» THE DATA
--- --- ---

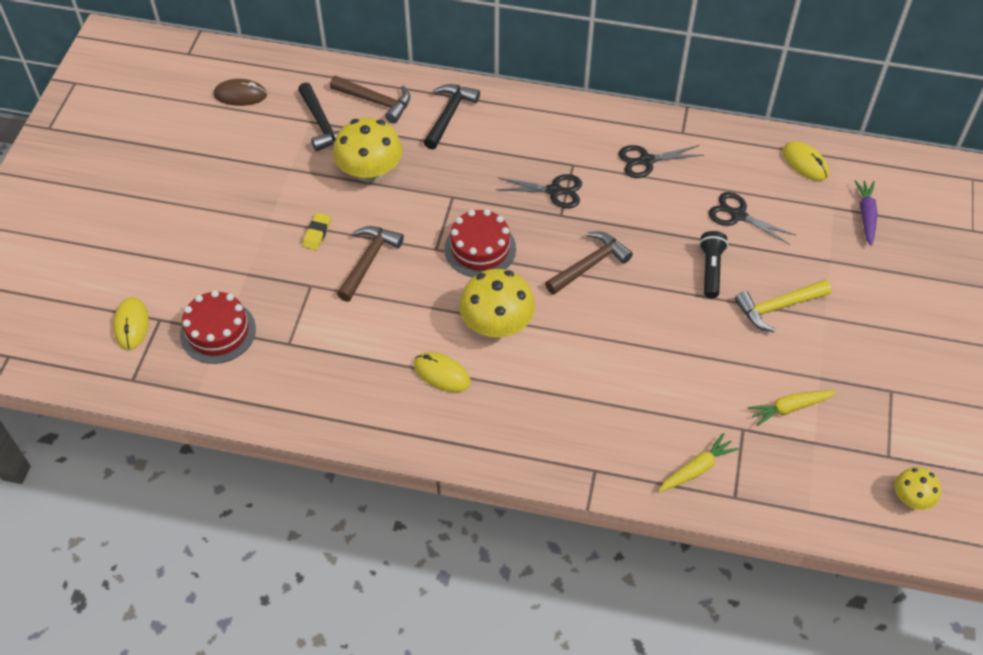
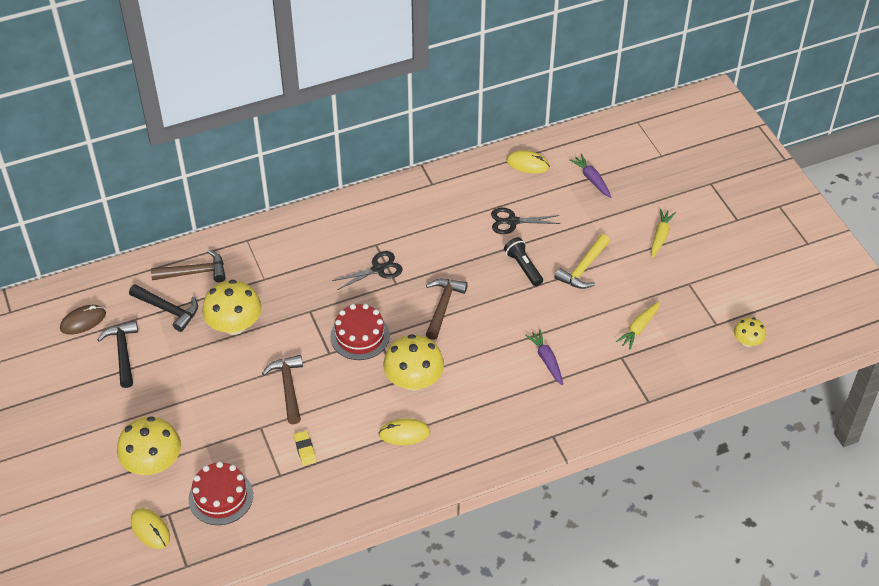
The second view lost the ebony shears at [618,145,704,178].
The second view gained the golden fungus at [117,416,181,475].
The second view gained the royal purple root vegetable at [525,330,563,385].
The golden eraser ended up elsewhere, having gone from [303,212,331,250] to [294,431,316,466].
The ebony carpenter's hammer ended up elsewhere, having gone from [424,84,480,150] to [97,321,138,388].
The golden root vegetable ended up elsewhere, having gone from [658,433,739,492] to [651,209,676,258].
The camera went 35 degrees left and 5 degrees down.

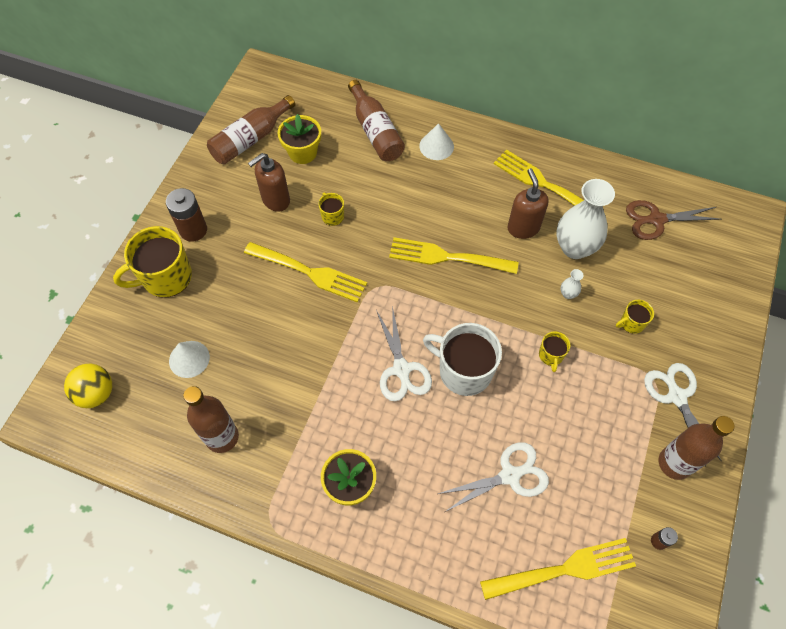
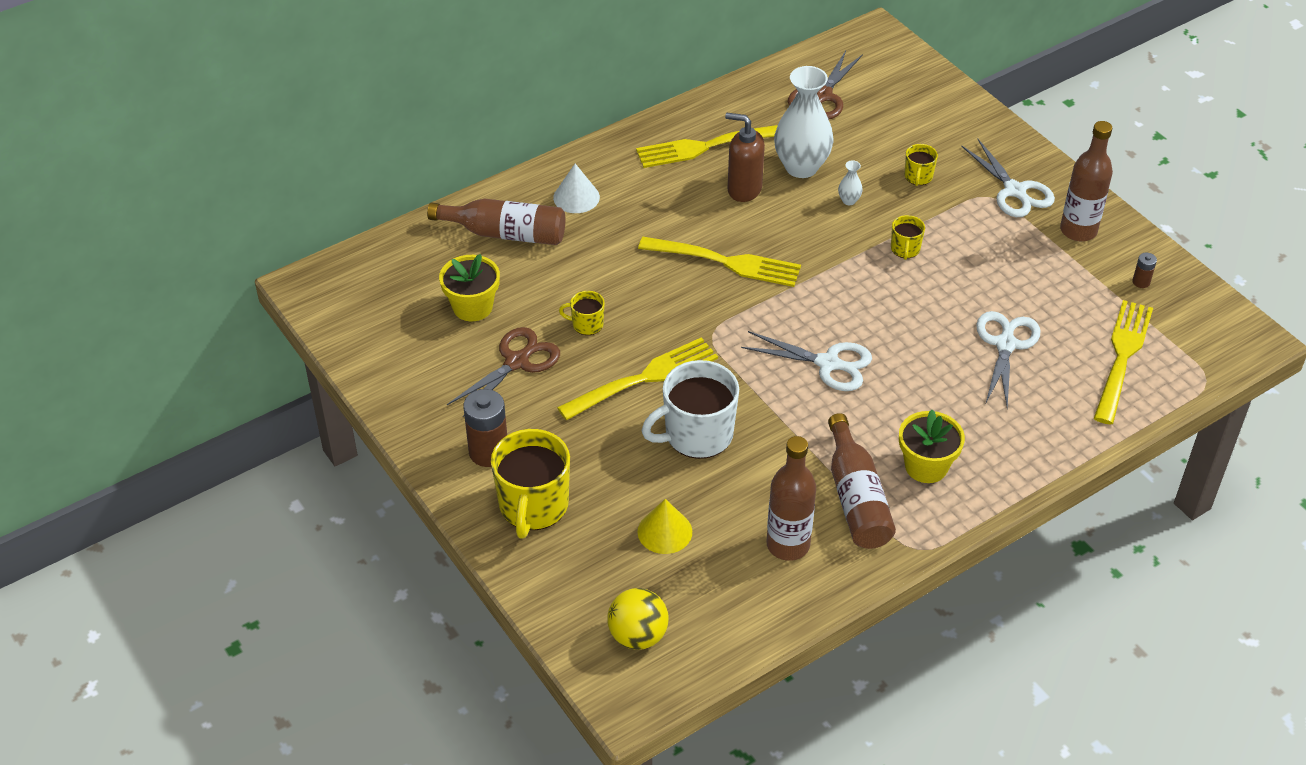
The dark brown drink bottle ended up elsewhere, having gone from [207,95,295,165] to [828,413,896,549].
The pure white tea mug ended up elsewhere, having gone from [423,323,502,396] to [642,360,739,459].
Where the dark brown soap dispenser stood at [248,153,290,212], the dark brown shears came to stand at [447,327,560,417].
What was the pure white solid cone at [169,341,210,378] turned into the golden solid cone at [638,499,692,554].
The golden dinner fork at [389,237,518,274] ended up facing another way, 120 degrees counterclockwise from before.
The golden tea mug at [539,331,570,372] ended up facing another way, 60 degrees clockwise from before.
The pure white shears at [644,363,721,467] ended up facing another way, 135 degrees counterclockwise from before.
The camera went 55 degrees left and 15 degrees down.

--- --- ---

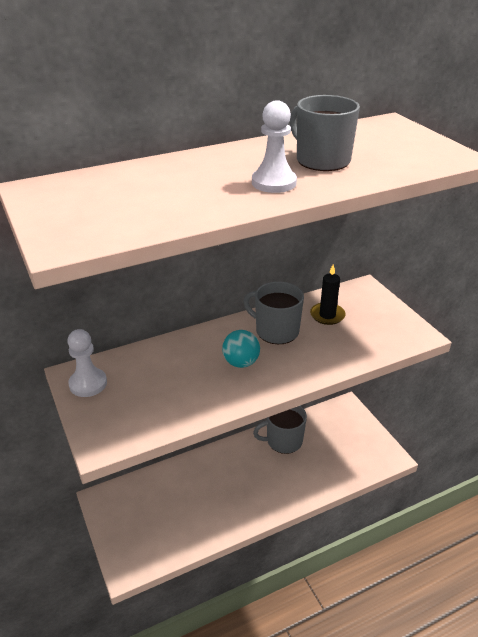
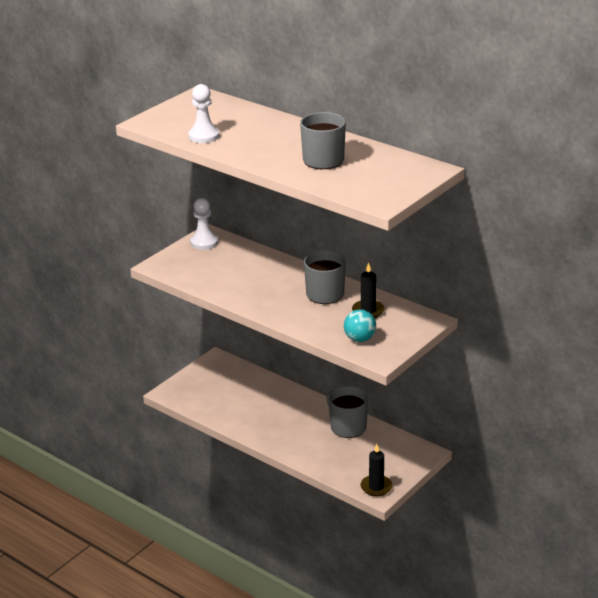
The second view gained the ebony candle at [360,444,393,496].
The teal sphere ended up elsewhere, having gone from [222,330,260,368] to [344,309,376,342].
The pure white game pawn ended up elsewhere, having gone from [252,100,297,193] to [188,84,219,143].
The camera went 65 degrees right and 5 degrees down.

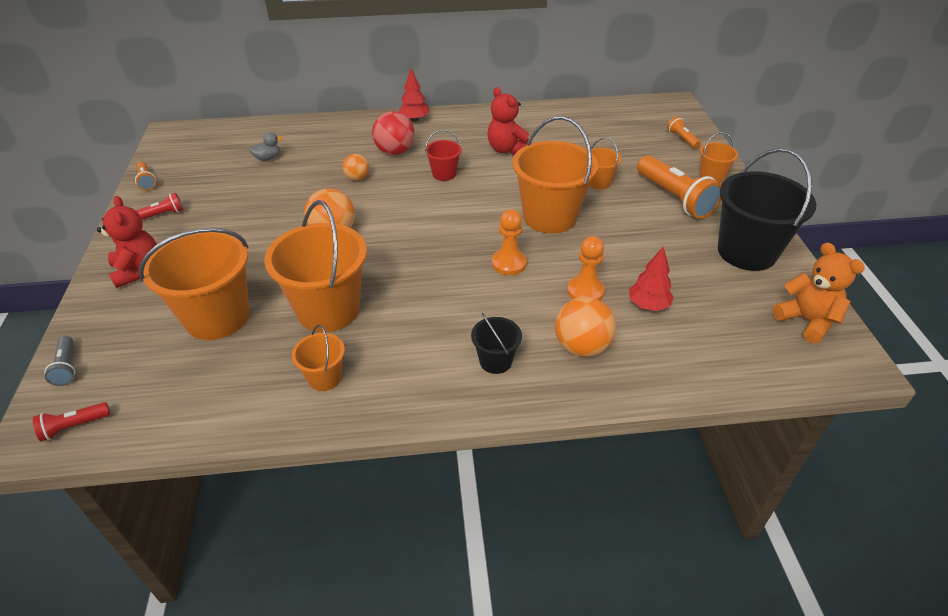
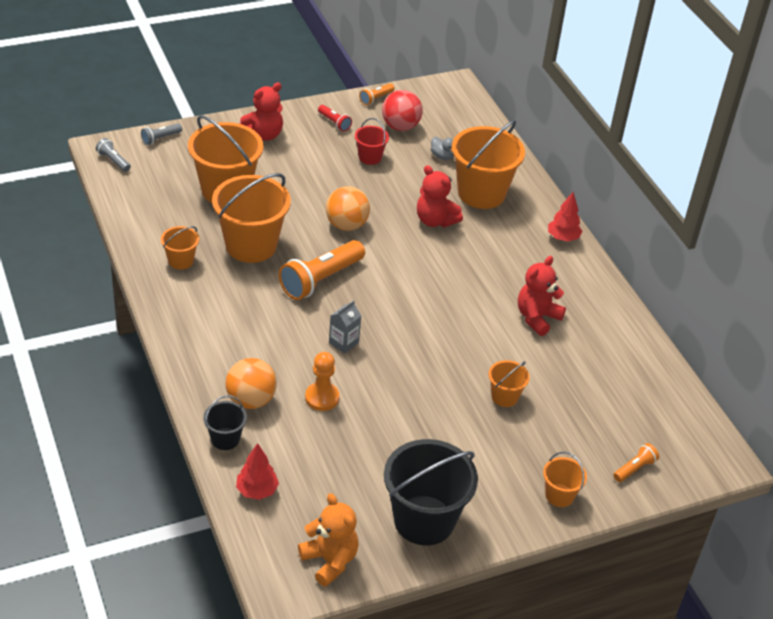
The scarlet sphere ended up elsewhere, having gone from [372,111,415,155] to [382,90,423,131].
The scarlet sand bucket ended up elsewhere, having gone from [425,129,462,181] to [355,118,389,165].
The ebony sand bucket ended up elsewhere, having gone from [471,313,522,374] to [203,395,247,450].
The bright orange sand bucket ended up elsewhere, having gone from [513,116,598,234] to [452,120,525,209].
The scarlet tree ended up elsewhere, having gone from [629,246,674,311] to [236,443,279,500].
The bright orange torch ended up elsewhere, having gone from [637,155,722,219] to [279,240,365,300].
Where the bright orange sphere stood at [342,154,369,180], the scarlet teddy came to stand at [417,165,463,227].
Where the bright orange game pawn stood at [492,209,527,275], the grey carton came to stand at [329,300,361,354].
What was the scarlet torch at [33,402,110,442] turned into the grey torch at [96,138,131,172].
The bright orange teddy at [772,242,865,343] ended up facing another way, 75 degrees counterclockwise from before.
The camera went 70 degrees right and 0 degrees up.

--- --- ---

» WHAT YOU NEED TO DO
All that should be written out is the stretch of lines above between the one holding "The second view gained the golden" and the one holding "The golden eraser", inclusive, exactly as given.

» WRITTEN SOLUTION
The second view gained the golden fungus at [117,416,181,475].
The second view gained the royal purple root vegetable at [525,330,563,385].
The golden eraser ended up elsewhere, having gone from [303,212,331,250] to [294,431,316,466].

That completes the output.